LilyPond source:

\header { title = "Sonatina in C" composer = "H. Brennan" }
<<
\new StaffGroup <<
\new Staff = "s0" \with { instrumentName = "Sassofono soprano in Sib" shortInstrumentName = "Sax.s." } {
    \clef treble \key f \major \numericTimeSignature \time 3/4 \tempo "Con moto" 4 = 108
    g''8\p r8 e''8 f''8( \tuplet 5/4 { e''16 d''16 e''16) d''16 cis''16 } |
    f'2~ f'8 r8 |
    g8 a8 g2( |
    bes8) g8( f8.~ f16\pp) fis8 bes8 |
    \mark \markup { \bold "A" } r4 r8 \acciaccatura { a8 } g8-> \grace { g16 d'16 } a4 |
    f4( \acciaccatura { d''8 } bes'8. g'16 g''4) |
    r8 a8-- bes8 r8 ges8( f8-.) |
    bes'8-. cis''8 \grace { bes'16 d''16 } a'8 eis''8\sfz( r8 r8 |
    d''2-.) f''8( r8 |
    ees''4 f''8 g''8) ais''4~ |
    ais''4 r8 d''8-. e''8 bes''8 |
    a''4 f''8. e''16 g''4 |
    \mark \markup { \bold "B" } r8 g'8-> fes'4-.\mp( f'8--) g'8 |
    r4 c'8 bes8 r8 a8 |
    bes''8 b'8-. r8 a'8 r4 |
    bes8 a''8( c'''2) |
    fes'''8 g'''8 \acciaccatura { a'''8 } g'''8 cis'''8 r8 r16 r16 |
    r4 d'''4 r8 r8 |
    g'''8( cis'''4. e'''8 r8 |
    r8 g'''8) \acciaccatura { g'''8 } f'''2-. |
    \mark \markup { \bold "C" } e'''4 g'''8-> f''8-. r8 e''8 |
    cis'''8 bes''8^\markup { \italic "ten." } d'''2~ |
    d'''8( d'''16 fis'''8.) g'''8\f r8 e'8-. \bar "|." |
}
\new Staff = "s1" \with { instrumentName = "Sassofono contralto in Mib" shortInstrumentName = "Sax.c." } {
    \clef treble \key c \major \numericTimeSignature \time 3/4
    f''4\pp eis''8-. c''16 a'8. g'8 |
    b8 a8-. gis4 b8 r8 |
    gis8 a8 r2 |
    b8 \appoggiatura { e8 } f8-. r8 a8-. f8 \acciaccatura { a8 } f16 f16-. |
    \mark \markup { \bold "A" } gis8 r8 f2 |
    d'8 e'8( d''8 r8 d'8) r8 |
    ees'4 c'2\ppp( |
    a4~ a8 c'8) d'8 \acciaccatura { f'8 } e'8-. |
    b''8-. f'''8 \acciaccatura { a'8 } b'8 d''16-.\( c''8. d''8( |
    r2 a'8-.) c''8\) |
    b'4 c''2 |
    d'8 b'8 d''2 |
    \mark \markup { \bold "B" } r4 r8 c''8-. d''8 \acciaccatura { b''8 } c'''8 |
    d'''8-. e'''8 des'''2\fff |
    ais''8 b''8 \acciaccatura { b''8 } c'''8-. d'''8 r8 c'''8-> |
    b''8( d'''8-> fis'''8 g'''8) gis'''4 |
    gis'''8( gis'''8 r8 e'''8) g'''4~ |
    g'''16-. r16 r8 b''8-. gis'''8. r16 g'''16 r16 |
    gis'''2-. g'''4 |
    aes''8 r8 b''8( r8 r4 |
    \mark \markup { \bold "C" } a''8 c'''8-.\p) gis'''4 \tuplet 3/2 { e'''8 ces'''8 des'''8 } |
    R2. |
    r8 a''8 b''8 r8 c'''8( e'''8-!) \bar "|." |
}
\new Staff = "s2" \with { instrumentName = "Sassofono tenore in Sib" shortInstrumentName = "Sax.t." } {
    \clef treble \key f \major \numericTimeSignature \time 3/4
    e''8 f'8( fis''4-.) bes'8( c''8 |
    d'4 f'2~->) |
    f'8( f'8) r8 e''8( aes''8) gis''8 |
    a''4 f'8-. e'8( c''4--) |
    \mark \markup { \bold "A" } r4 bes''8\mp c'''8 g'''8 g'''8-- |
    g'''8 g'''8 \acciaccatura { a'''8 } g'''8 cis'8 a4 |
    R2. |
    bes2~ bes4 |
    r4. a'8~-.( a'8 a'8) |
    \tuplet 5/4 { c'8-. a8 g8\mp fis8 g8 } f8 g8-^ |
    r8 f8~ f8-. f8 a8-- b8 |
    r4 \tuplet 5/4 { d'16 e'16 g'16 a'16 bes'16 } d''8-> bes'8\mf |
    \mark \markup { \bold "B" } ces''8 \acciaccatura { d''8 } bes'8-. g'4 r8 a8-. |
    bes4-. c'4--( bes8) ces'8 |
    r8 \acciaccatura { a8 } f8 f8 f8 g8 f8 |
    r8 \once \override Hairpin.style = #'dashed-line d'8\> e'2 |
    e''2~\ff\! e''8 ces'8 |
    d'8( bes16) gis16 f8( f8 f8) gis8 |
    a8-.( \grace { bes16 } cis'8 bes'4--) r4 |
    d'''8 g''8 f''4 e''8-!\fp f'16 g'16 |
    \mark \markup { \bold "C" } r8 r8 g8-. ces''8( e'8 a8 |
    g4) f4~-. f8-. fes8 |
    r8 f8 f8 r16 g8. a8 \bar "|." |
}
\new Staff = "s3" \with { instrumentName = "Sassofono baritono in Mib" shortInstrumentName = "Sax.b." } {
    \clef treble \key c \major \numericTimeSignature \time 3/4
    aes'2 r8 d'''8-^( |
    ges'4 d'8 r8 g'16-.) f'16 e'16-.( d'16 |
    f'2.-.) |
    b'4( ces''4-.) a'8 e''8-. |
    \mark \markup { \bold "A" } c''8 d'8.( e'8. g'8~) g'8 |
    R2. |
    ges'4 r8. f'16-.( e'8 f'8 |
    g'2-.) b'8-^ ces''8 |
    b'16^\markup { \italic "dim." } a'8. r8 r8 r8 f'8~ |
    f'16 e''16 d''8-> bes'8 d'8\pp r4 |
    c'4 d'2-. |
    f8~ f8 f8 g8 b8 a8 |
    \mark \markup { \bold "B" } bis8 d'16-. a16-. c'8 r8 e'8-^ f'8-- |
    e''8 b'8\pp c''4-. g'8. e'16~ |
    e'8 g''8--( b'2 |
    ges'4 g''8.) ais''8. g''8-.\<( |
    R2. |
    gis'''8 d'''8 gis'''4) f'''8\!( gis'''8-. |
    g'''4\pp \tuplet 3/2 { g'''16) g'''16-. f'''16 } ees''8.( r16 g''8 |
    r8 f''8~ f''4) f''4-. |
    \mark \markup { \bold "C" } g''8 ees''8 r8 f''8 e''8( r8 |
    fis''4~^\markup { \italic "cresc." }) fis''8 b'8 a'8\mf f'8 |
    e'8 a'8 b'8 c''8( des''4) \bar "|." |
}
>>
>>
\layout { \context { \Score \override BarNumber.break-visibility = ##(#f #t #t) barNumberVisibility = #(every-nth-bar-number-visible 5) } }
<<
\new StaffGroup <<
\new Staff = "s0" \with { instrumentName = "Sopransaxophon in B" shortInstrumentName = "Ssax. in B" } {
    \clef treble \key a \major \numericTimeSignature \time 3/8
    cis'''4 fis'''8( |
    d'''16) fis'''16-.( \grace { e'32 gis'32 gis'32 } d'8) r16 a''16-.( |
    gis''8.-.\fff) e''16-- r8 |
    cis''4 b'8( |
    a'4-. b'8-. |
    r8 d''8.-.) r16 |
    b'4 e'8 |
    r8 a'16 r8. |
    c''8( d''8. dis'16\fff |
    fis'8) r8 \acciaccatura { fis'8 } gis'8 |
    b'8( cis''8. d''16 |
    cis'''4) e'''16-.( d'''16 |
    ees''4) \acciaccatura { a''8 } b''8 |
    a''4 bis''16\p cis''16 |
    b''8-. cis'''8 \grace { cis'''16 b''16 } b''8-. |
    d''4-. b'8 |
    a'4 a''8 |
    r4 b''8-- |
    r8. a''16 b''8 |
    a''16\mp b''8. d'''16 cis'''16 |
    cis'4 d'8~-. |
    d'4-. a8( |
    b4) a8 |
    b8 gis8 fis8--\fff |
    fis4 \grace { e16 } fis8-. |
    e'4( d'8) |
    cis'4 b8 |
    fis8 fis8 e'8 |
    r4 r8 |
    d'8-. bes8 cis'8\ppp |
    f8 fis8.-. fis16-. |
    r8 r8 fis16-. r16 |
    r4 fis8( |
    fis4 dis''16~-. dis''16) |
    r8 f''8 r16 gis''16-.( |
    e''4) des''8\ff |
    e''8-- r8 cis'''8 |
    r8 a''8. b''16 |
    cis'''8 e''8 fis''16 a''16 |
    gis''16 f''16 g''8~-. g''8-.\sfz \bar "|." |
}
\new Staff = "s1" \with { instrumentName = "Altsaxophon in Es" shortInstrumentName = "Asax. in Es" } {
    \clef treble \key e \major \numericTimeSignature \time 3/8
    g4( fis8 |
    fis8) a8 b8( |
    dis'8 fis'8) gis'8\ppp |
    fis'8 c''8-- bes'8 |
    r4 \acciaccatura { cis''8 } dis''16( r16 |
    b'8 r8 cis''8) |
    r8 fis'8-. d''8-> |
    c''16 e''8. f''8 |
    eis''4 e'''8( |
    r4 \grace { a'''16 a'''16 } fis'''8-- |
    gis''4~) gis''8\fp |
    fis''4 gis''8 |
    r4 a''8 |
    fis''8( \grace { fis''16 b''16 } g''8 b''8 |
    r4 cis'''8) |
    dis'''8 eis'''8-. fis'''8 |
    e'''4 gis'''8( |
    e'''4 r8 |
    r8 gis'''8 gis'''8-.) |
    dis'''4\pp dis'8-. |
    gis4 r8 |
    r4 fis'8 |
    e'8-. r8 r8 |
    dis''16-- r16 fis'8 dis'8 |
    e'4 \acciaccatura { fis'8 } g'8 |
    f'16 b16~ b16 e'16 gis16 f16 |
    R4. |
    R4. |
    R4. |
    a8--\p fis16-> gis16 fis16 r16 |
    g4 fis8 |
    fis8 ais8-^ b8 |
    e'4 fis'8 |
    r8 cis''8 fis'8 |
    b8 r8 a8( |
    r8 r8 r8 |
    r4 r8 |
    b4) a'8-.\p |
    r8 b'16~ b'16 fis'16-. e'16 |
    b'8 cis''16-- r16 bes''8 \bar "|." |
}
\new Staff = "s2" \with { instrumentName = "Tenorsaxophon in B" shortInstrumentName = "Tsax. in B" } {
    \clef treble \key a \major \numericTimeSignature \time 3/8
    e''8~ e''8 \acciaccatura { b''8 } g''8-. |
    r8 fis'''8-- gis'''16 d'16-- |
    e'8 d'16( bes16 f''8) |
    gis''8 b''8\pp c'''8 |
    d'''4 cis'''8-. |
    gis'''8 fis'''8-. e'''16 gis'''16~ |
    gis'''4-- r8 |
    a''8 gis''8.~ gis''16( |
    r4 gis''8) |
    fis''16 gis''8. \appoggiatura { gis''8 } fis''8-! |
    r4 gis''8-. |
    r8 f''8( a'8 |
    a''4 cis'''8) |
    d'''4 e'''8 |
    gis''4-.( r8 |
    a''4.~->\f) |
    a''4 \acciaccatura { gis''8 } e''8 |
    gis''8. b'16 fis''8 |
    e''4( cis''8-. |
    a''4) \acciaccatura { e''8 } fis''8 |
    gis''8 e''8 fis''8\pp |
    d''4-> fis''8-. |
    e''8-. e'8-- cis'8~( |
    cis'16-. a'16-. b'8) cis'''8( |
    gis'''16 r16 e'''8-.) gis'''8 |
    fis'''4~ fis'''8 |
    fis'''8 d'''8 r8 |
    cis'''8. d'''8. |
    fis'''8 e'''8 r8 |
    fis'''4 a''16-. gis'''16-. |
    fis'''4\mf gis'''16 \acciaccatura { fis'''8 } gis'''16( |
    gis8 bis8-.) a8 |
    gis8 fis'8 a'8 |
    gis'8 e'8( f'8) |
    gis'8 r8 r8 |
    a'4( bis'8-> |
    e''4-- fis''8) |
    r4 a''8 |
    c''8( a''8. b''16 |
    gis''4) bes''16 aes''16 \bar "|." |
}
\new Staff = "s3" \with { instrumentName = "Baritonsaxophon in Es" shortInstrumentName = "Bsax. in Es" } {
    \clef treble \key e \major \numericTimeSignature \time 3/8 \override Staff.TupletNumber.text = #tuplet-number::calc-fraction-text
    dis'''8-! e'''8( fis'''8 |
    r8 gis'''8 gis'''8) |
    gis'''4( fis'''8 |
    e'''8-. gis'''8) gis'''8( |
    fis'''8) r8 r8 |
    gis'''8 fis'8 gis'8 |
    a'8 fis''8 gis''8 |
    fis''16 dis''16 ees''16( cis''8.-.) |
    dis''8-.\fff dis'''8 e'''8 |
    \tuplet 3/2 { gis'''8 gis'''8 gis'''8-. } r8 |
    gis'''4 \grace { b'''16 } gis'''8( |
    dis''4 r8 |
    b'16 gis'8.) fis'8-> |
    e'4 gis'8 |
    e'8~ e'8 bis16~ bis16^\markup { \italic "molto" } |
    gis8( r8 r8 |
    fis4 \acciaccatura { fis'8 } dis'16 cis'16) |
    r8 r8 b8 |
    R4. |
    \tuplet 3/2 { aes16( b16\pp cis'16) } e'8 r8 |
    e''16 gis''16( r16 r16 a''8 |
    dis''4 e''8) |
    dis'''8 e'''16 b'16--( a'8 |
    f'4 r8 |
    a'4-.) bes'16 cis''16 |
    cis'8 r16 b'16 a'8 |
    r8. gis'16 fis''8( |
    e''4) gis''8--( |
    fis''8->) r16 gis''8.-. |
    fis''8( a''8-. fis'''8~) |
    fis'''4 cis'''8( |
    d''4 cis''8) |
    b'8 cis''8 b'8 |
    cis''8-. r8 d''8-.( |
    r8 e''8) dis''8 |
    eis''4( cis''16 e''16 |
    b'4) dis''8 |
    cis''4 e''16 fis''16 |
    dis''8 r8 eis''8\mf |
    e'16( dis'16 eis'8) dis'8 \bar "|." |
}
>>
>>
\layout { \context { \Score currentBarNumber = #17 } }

|---|

■ **EXERCISE INSTRUCTIONS**
Which lines in the entries above contain the string "bold"? Pull out every such line in full, treating uppercase and lowercase as different.

■ **EXERCISE RESULT**
    \mark \markup { \bold "A" } r4 r8 \acciaccatura { a8 } g8-> \grace { g16 d'16 } a4 |
    \mark \markup { \bold "B" } r8 g'8-> fes'4-.\mp( f'8--) g'8 |
    \mark \markup { \bold "C" } e'''4 g'''8-> f''8-. r8 e''8 |
    \mark \markup { \bold "A" } gis8 r8 f2 |
    \mark \markup { \bold "B" } r4 r8 c''8-. d''8 \acciaccatura { b''8 } c'''8 |
    \mark \markup { \bold "C" } a''8 c'''8-.\p) gis'''4 \tuplet 3/2 { e'''8 ces'''8 des'''8 } |
    \mark \markup { \bold "A" } r4 bes''8\mp c'''8 g'''8 g'''8-- |
    \mark \markup { \bold "B" } ces''8 \acciaccatura { d''8 } bes'8-. g'4 r8 a8-. |
    \mark \markup { \bold "C" } r8 r8 g8-. ces''8( e'8 a8 |
    \mark \markup { \bold "A" } c''8 d'8.( e'8. g'8~) g'8 |
    \mark \markup { \bold "B" } bis8 d'16-. a16-. c'8 r8 e'8-^ f'8-- |
    \mark \markup { \bold "C" } g''8 ees''8 r8 f''8 e''8( r8 |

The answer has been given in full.